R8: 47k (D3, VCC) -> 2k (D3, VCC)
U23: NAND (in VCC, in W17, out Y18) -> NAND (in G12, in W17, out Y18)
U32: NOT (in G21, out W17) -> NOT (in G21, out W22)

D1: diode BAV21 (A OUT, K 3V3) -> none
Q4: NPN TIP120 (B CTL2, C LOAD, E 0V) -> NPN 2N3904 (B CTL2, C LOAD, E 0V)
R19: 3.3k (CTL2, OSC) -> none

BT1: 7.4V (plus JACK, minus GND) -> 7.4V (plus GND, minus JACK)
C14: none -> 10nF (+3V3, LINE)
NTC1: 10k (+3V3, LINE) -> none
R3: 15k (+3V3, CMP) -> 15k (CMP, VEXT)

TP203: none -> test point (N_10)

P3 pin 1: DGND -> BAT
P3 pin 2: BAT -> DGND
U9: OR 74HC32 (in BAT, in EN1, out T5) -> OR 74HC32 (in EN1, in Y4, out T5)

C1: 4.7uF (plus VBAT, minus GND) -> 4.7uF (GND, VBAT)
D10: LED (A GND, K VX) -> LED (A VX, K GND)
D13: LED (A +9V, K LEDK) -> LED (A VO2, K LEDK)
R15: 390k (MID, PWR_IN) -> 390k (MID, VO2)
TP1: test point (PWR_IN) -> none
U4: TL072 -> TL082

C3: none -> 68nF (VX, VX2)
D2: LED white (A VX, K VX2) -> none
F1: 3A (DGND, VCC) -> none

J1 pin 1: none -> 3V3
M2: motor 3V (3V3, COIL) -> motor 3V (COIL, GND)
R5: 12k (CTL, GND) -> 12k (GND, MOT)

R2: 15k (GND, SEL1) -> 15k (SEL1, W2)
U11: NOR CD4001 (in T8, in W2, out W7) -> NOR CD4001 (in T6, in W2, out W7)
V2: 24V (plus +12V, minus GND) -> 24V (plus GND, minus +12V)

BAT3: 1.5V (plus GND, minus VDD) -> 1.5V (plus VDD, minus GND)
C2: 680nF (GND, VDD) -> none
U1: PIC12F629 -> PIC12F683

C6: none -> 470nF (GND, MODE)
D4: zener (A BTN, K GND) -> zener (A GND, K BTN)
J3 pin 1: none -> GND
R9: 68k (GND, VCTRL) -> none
===============
What the task asks = The response has to contain every record shown above, unaltered and complete.

Task output =
R8: 47k (D3, VCC) -> 2k (D3, VCC)
U23: NAND (in VCC, in W17, out Y18) -> NAND (in G12, in W17, out Y18)
U32: NOT (in G21, out W17) -> NOT (in G21, out W22)

D1: diode BAV21 (A OUT, K 3V3) -> none
Q4: NPN TIP120 (B CTL2, C LOAD, E 0V) -> NPN 2N3904 (B CTL2, C LOAD, E 0V)
R19: 3.3k (CTL2, OSC) -> none

BT1: 7.4V (plus JACK, minus GND) -> 7.4V (plus GND, minus JACK)
C14: none -> 10nF (+3V3, LINE)
NTC1: 10k (+3V3, LINE) -> none
R3: 15k (+3V3, CMP) -> 15k (CMP, VEXT)

TP203: none -> test point (N_10)

P3 pin 1: DGND -> BAT
P3 pin 2: BAT -> DGND
U9: OR 74HC32 (in BAT, in EN1, out T5) -> OR 74HC32 (in EN1, in Y4, out T5)

C1: 4.7uF (plus VBAT, minus GND) -> 4.7uF (GND, VBAT)
D10: LED (A GND, K VX) -> LED (A VX, K GND)
D13: LED (A +9V, K LEDK) -> LED (A VO2, K LEDK)
R15: 390k (MID, PWR_IN) -> 390k (MID, VO2)
TP1: test point (PWR_IN) -> none
U4: TL072 -> TL082

C3: none -> 68nF (VX, VX2)
D2: LED white (A VX, K VX2) -> none
F1: 3A (DGND, VCC) -> none

J1 pin 1: none -> 3V3
M2: motor 3V (3V3, COIL) -> motor 3V (COIL, GND)
R5: 12k (CTL, GND) -> 12k (GND, MOT)

R2: 15k (GND, SEL1) -> 15k (SEL1, W2)
U11: NOR CD4001 (in T8, in W2, out W7) -> NOR CD4001 (in T6, in W2, out W7)
V2: 24V (plus +12V, minus GND) -> 24V (plus GND, minus +12V)

BAT3: 1.5V (plus GND, minus VDD) -> 1.5V (plus VDD, minus GND)
C2: 680nF (GND, VDD) -> none
U1: PIC12F629 -> PIC12F683

C6: none -> 470nF (GND, MODE)
D4: zener (A BTN, K GND) -> zener (A GND, K BTN)
J3 pin 1: none -> GND
R9: 68k (GND, VCTRL) -> none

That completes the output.